Write down, unchanged, the entries from the first line through the line holding "DRIVER pin ENA: A1 -> A5". Include no other line.

● ● ● ●

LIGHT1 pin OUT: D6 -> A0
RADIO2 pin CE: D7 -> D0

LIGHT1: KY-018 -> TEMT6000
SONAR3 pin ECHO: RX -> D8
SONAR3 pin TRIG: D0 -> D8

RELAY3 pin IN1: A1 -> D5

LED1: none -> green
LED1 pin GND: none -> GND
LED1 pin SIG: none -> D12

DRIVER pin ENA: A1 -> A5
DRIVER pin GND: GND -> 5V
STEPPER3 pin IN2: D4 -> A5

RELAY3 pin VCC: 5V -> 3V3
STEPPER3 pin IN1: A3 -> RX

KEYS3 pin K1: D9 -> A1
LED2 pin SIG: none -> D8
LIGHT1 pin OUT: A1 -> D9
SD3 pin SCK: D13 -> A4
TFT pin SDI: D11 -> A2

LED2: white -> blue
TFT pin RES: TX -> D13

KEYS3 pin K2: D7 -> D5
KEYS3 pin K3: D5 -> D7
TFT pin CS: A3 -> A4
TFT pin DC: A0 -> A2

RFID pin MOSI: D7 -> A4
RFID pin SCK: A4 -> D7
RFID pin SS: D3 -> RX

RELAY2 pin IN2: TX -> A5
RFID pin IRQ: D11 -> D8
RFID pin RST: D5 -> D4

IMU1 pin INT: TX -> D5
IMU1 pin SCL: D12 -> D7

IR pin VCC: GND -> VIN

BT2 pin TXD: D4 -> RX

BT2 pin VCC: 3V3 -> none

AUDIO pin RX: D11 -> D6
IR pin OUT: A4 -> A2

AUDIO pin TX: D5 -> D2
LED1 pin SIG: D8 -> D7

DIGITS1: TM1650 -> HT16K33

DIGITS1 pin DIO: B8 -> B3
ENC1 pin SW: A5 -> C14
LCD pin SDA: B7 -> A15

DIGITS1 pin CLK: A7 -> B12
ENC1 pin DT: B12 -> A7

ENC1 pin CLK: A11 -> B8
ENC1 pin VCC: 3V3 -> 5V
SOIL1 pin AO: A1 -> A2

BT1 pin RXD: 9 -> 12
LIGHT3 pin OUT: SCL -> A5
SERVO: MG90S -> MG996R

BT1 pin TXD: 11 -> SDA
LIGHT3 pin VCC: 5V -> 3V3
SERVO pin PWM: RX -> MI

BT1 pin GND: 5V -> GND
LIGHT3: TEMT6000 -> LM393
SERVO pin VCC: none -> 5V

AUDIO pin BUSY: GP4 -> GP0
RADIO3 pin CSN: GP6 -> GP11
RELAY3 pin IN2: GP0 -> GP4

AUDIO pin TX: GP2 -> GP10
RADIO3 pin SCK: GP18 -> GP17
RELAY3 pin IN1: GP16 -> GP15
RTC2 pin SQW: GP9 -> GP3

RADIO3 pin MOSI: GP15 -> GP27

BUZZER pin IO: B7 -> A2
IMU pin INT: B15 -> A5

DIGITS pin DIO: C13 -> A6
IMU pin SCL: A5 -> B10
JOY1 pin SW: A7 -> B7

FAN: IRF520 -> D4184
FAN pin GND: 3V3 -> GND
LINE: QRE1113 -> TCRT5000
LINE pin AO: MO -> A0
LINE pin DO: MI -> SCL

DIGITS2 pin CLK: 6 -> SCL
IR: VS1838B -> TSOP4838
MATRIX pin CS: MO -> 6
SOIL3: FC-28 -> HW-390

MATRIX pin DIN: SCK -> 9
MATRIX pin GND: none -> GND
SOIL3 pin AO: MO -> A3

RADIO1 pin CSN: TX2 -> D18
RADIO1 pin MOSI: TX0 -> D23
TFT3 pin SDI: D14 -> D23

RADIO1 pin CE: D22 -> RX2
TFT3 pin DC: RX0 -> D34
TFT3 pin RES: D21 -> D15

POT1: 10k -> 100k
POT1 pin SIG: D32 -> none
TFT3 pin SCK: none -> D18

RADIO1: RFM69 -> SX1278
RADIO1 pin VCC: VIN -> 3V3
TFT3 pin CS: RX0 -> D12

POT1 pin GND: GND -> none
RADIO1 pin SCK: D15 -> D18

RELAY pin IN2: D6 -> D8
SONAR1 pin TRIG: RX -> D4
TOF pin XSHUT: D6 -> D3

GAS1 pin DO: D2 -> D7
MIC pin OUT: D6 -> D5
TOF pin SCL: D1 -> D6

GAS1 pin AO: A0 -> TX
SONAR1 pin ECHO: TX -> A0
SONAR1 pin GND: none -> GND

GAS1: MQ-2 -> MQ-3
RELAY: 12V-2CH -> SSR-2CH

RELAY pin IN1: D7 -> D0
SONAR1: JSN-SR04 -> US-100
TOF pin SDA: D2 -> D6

● ● ● ●

▸ Your solution:
LIGHT1 pin OUT: D6 -> A0
RADIO2 pin CE: D7 -> D0

LIGHT1: KY-018 -> TEMT6000
SONAR3 pin ECHO: RX -> D8
SONAR3 pin TRIG: D0 -> D8

RELAY3 pin IN1: A1 -> D5

LED1: none -> green
LED1 pin GND: none -> GND
LED1 pin SIG: none -> D12

DRIVER pin ENA: A1 -> A5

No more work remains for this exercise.